*INSTRUCTIONS TO FOLLOW:*
Exactly the lines below from the line with "camera: 55 degrees left, 5 degrees up" through the line with "yellow drum [508,78,633,193]" must make up the answer, both ends included and pictures left out.

*DATA LISTING:*
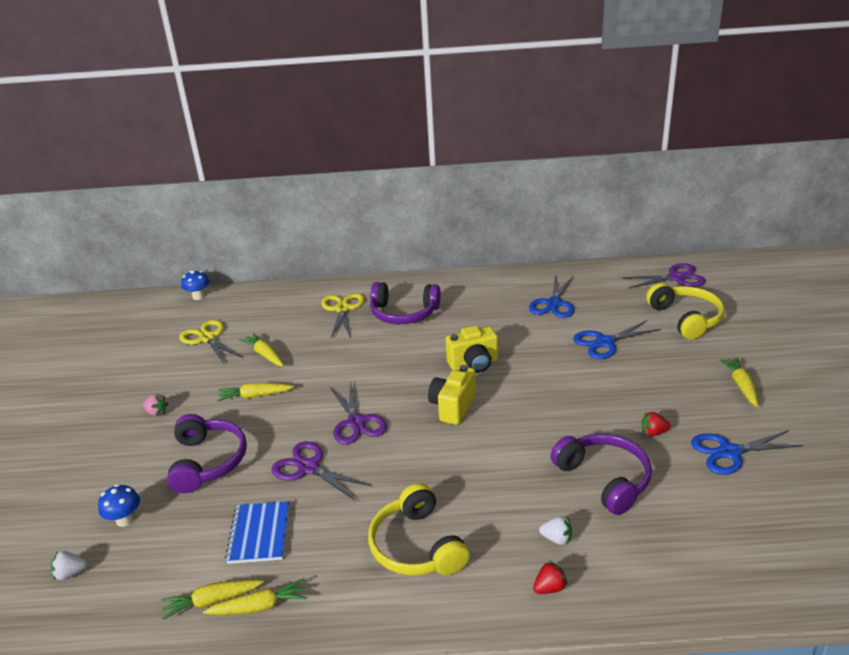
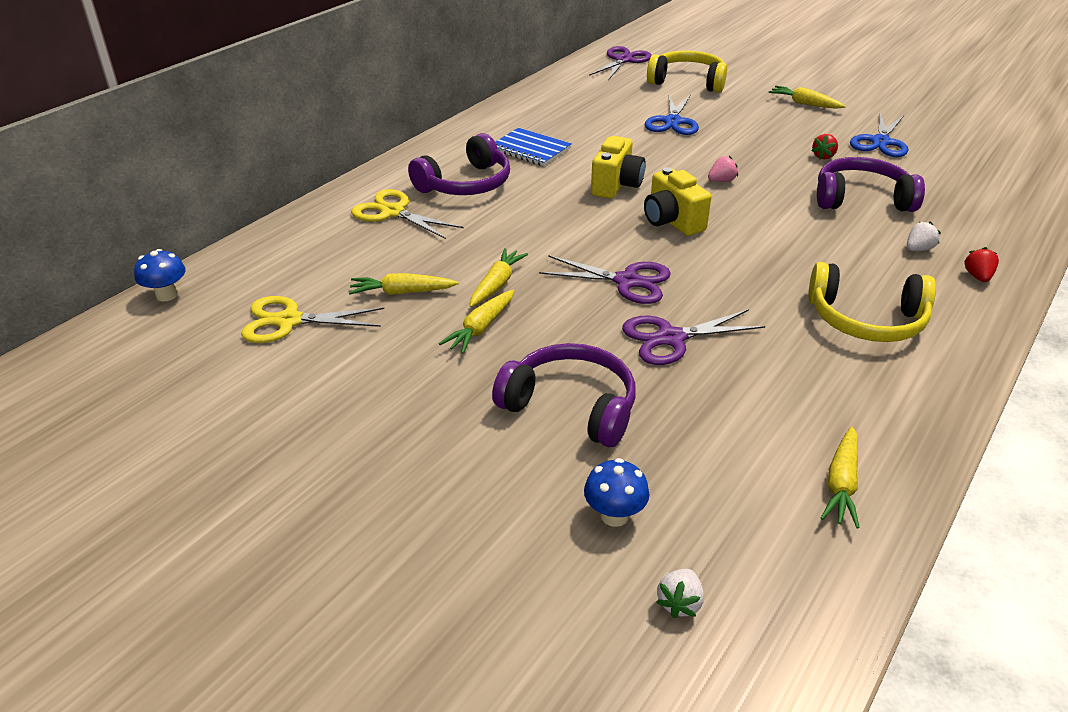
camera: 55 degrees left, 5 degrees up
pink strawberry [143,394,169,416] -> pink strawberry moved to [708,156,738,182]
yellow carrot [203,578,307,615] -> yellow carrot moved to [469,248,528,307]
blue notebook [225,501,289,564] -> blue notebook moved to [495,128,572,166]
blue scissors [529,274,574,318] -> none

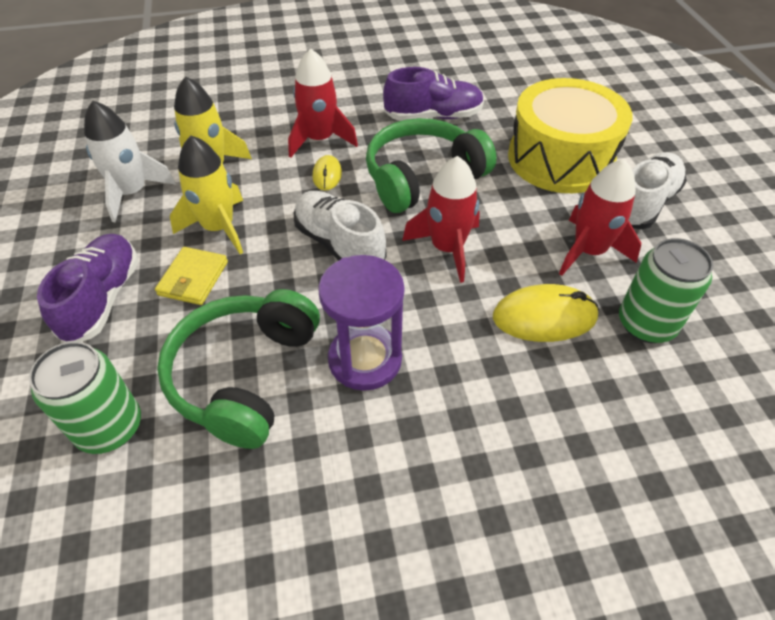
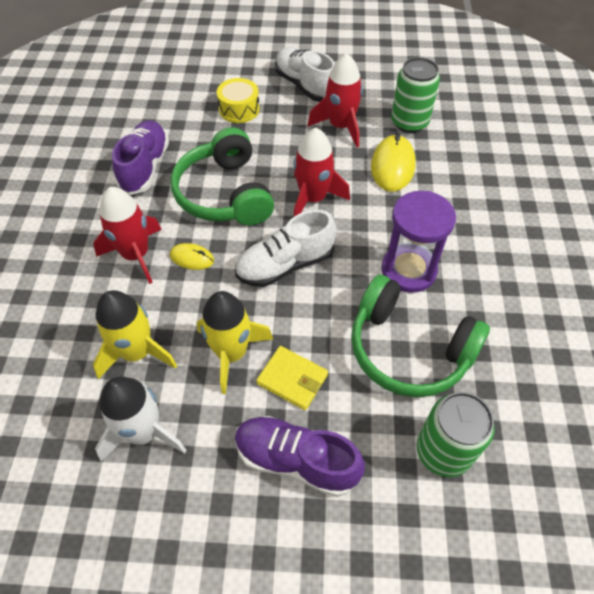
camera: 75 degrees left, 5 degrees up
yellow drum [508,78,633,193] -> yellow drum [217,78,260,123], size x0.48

...

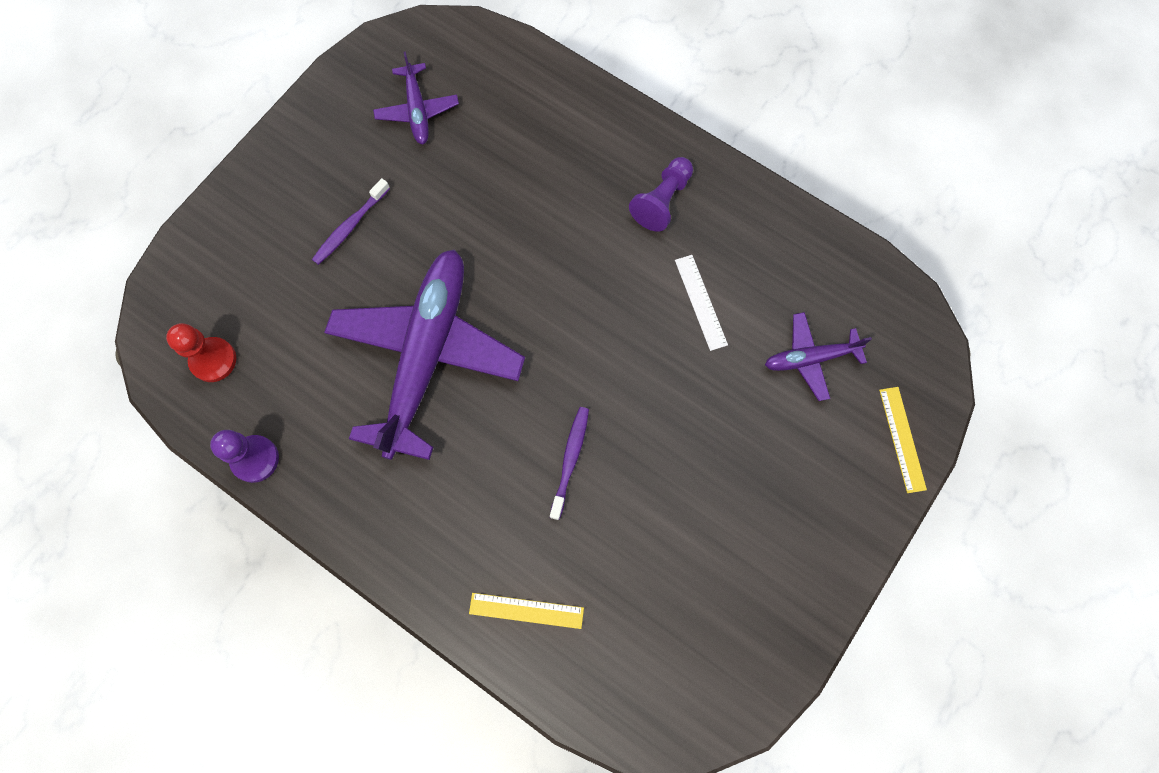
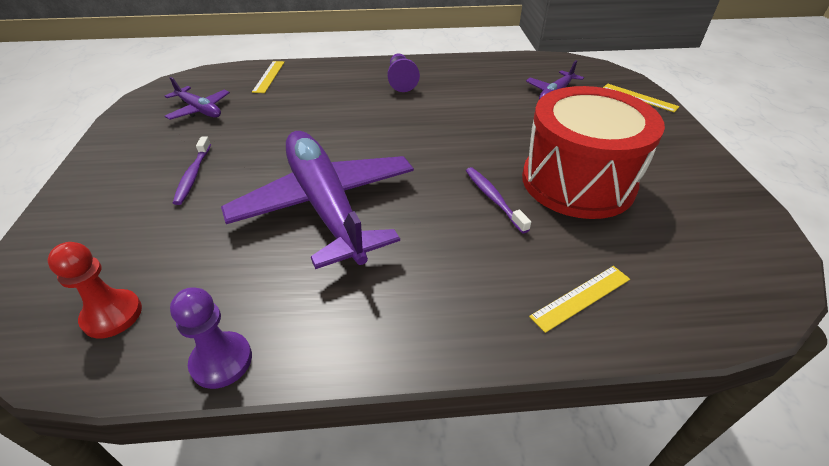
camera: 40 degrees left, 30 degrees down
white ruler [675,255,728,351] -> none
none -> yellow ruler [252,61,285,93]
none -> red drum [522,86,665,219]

*ANSWER:*
camera: 55 degrees left, 5 degrees up
pink strawberry [143,394,169,416] -> pink strawberry moved to [708,156,738,182]
yellow carrot [203,578,307,615] -> yellow carrot moved to [469,248,528,307]
blue notebook [225,501,289,564] -> blue notebook moved to [495,128,572,166]
blue scissors [529,274,574,318] -> none

camera: 75 degrees left, 5 degrees up
yellow drum [508,78,633,193] -> yellow drum [217,78,260,123], size x0.48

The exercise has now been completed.